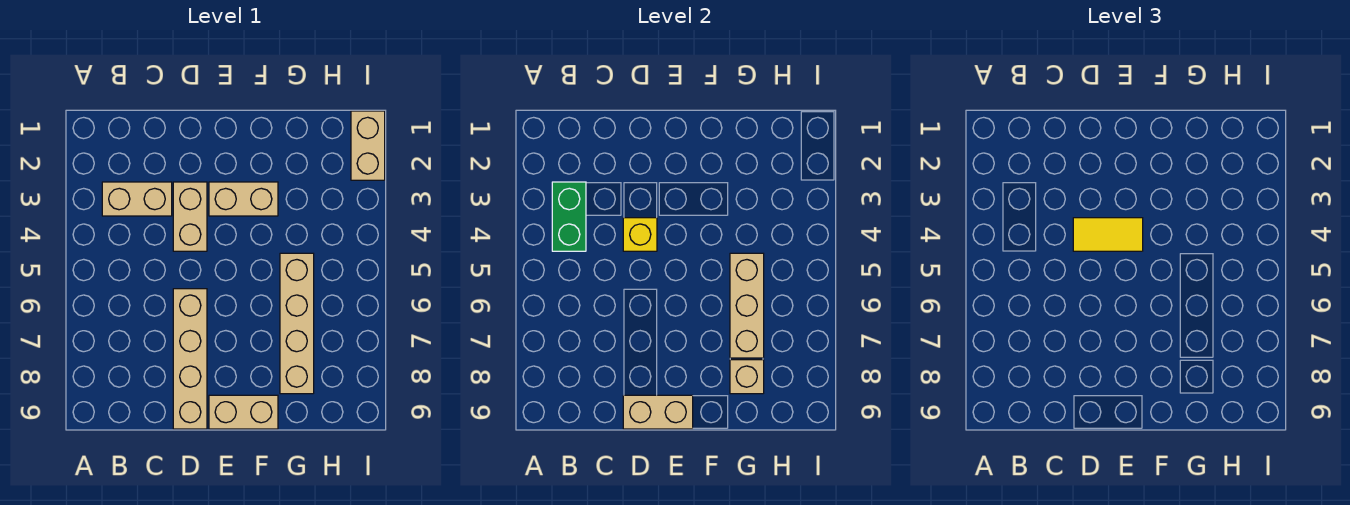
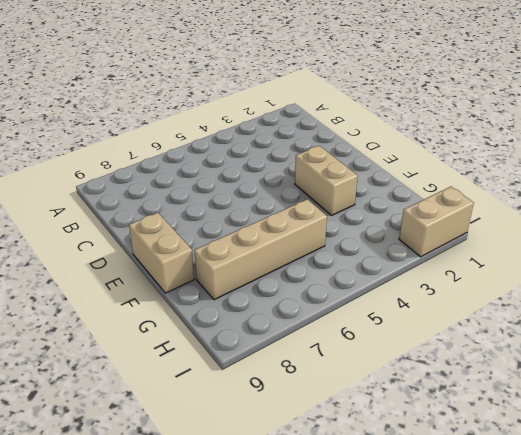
none -> tan brick B3:C3 level 1
none -> tan brick D3:D4 level 1
none -> tan brick D6:D9 level 1

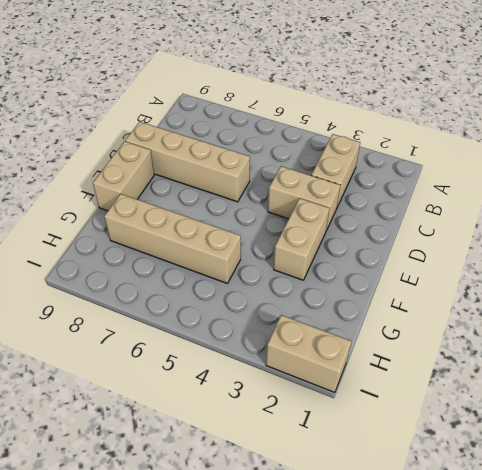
none -> green brick B3:B4 level 2
none -> yellow brick D4 level 2
none -> tan brick D9:E9 level 2

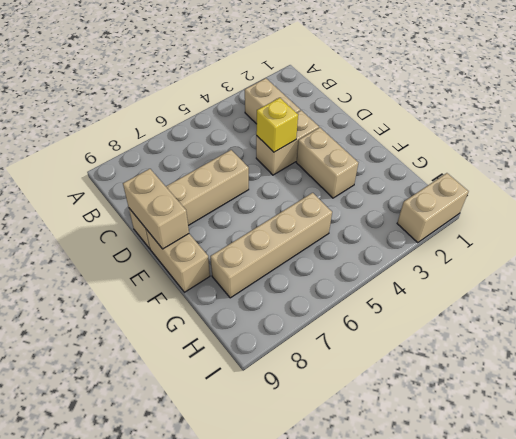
none -> green brick B3:B4 level 2
none -> tan brick G5:G7 level 2
none -> tan brick G8 level 2

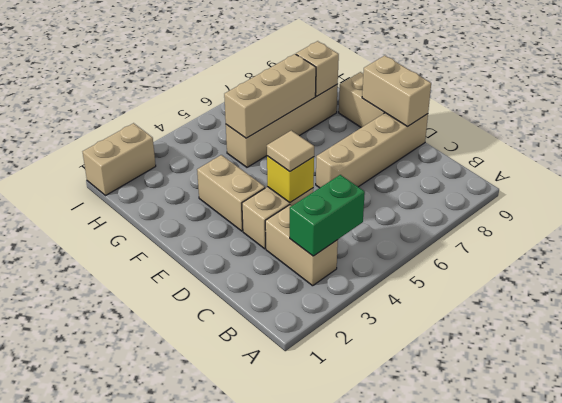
tan tile D4 level 3 -> yellow tile D4:E4 level 3

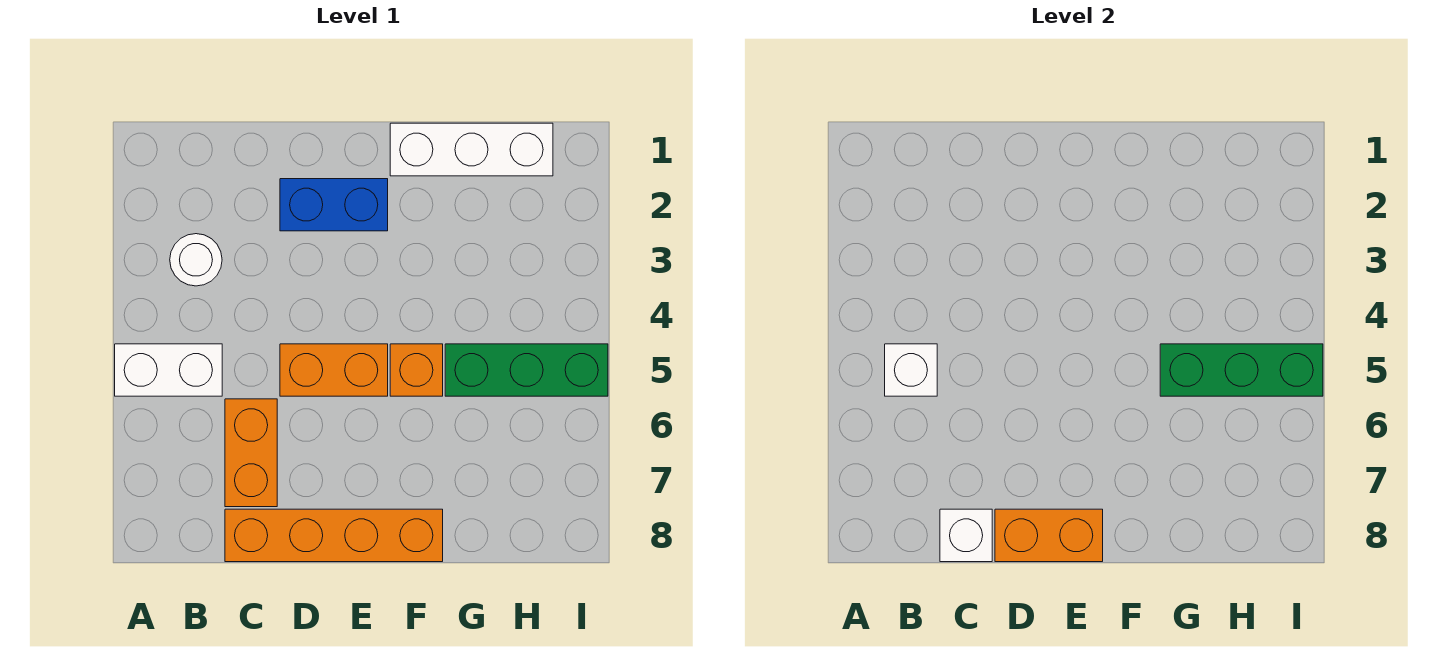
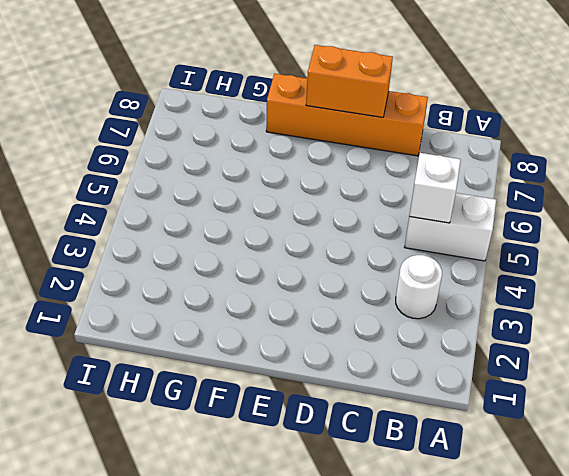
none -> orange brick C6:C7 level 1
none -> blue brick D2:E2 level 1
none -> orange brick D5:E5 level 1

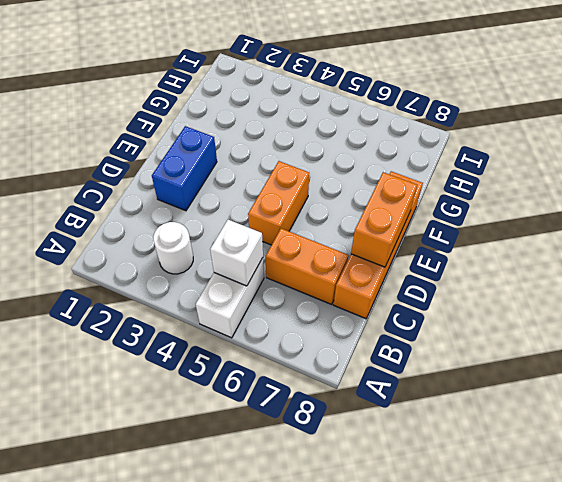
none -> white brick F1:H1 level 1
none -> orange brick F5 level 1
none -> green brick G5:I5 level 1

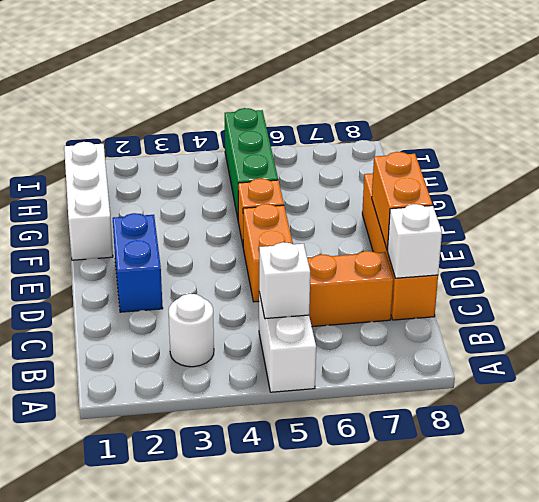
none -> green brick G5:I5 level 2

• WORK INSTRUCTIONS: Would you return the material exactly, images excluded?

• RESULT OF THE EXERCISE:
none -> tan brick B3:C3 level 1
none -> tan brick D3:D4 level 1
none -> tan brick D6:D9 level 1

none -> green brick B3:B4 level 2
none -> yellow brick D4 level 2
none -> tan brick D9:E9 level 2

none -> green brick B3:B4 level 2
none -> tan brick G5:G7 level 2
none -> tan brick G8 level 2

tan tile D4 level 3 -> yellow tile D4:E4 level 3

none -> orange brick C6:C7 level 1
none -> blue brick D2:E2 level 1
none -> orange brick D5:E5 level 1

none -> white brick F1:H1 level 1
none -> orange brick F5 level 1
none -> green brick G5:I5 level 1

none -> green brick G5:I5 level 2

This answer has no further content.